+++ EXERCISE MATERIAL

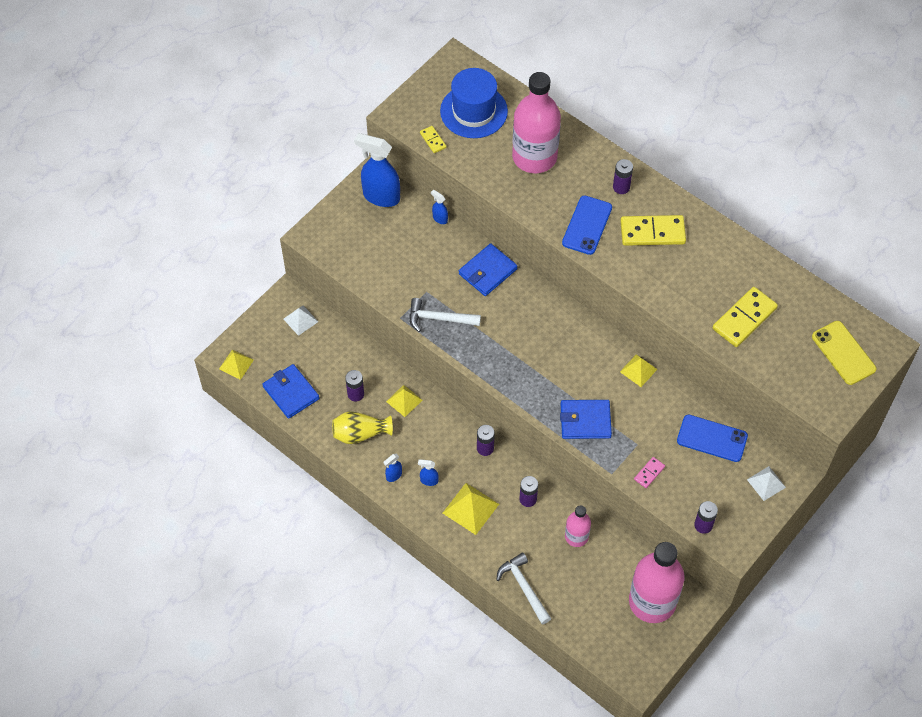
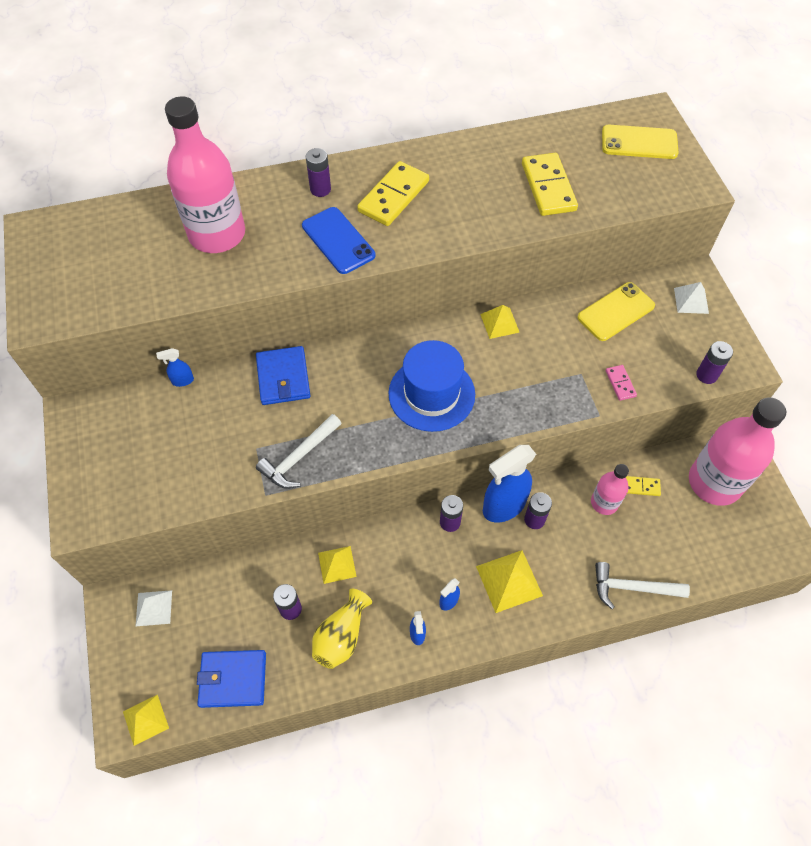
camera: 55 degrees left, 0 degrees up
(381, 196) = (103, 418): blue spray bottle -> blue spray bottle (503, 506)
(433, 140) = (105, 307): yellow domino -> yellow domino (641, 487)
(473, 111) = (109, 250): blue hat -> blue hat (431, 394)
(585, 421) = (523, 400): blue wallet -> none
(712, 438) = (615, 312): blue phone -> yellow phone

++++++

→ **THE TASK**
The string "blue" marks the lines to return from the material. Copy each one.

→ **OUTPUT OF THE EXERCISE**
(381, 196) = (103, 418): blue spray bottle -> blue spray bottle (503, 506)
(473, 111) = (109, 250): blue hat -> blue hat (431, 394)
(585, 421) = (523, 400): blue wallet -> none
(712, 438) = (615, 312): blue phone -> yellow phone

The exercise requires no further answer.